Instructions for the task:
Please produce an exact transcription of the lines from the one containing "(704, 298) = (183, 276): grey" through the last line of the entries, leaving out every picture.

Source data:
******************************

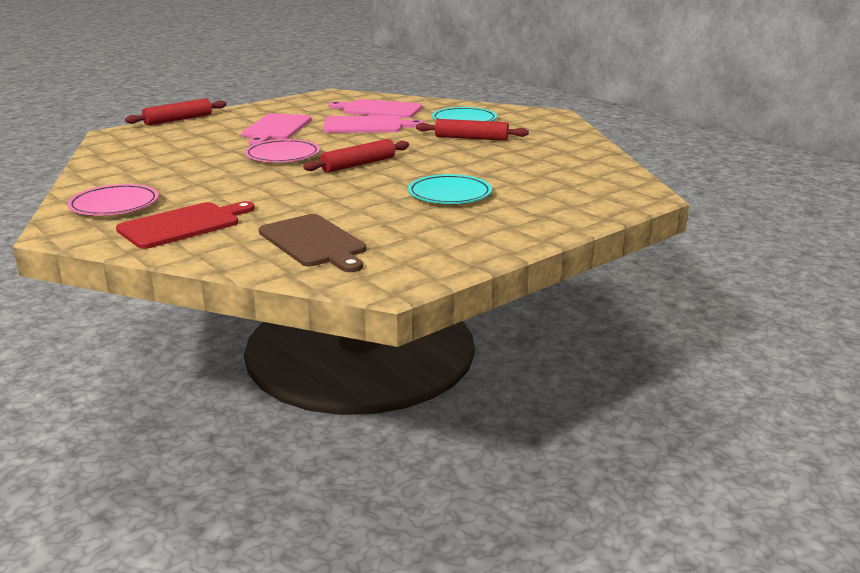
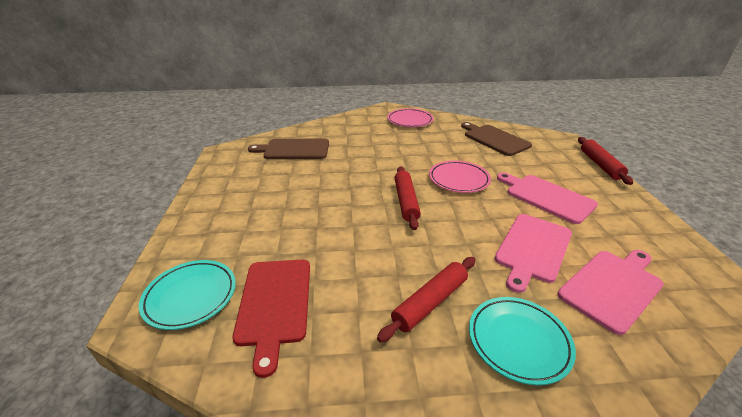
camera: 125 degrees right, 10 degrees up
(147, 157) = (494, 139): none -> brown cutting board
(183, 225) = (361, 129): red cutting board -> red cutting board (274, 304)
(449, 194) = (297, 213): turquoise plate -> turquoise plate (190, 296)

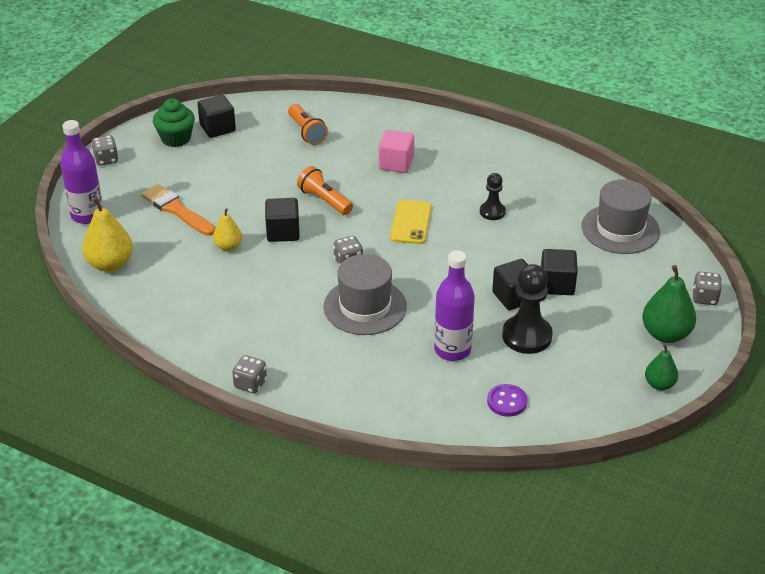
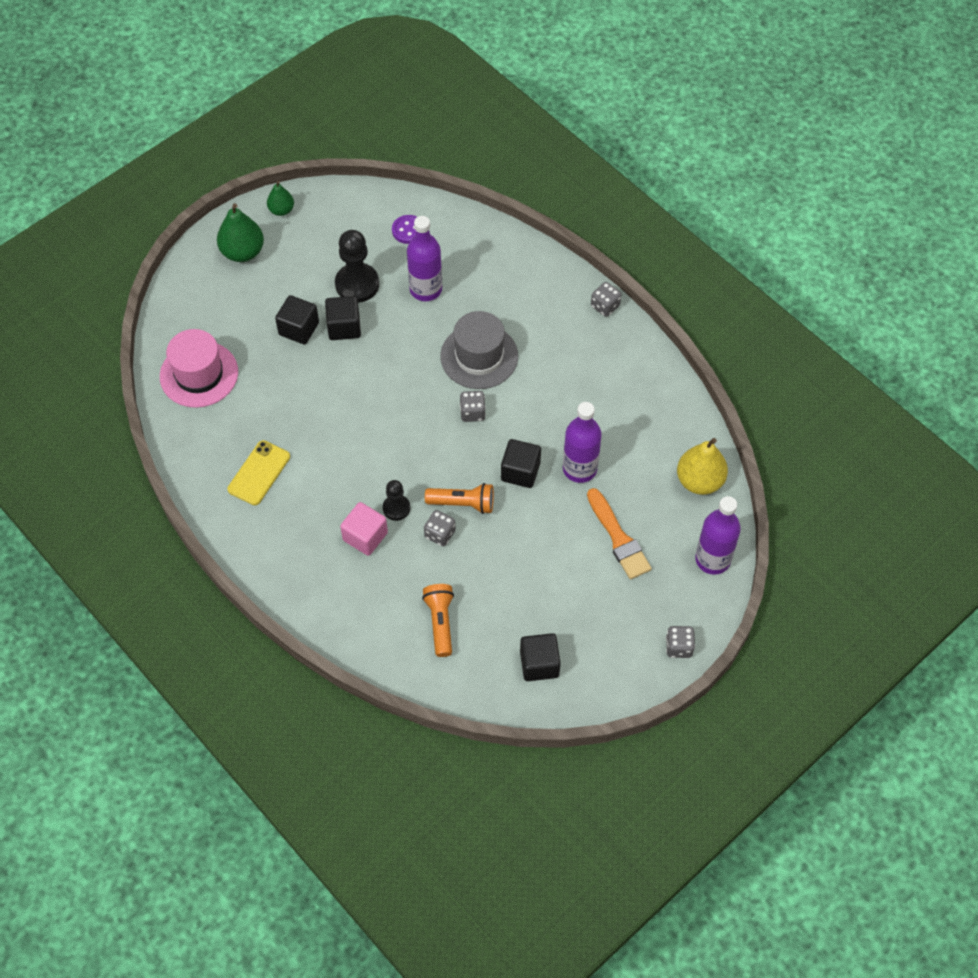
camera: 160 degrees left, 20 degrees up
(176, 138) = (592, 660): green cupcake -> none
(228, 246) = (579, 469): yellow pear -> purple bottle
(324, 200) = (463, 503): orange flashlight -> orange flashlight turned 60 degrees counterclockwise
(411, 222) = (391, 445): yellow phone -> yellow phone (259, 473)
(492, 212) = (305, 434): black pawn -> black pawn (396, 508)
(620, 229) = (199, 374): grey hat -> pink hat
(704, 298) = (183, 276): grey dice -> grey dice (440, 534)

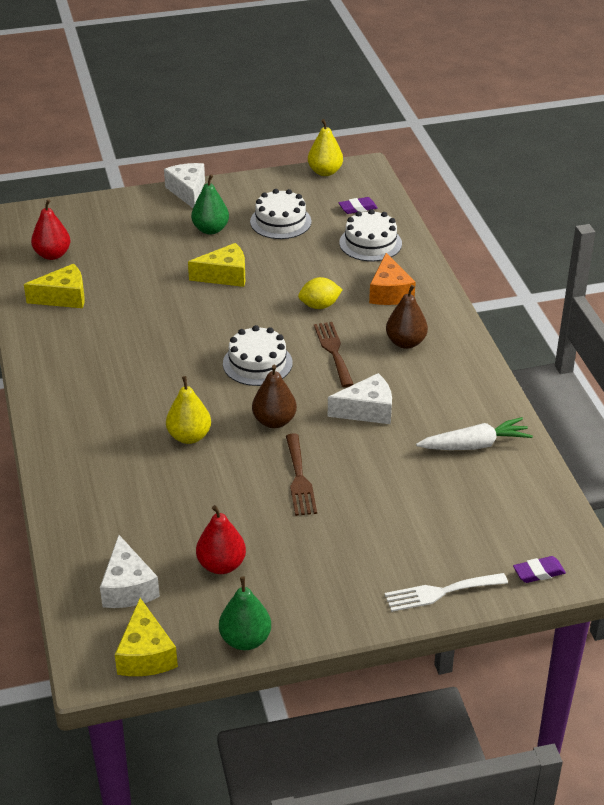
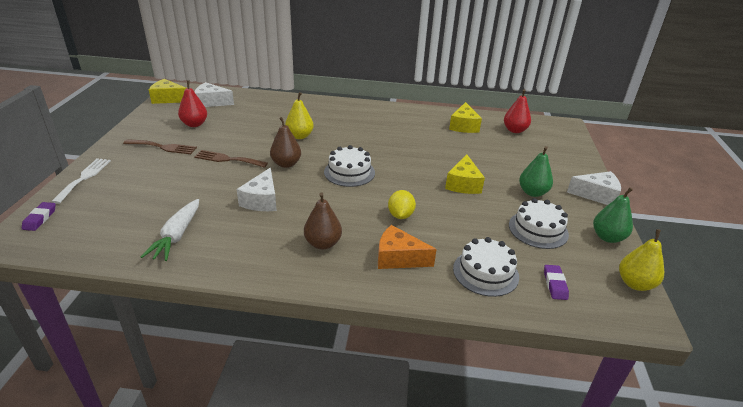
camera: 110 degrees right, 5 degrees down
(245, 640) = (142, 119): green pear -> green pear (607, 237)
(333, 351) = (338, 205): brown fork -> brown fork (163, 147)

******************************

Worked solution:
(704, 298) = (183, 276): grey dice -> grey dice (440, 534)

camera: 110 degrees right, 5 degrees down
(245, 640) = (142, 119): green pear -> green pear (607, 237)
(333, 351) = (338, 205): brown fork -> brown fork (163, 147)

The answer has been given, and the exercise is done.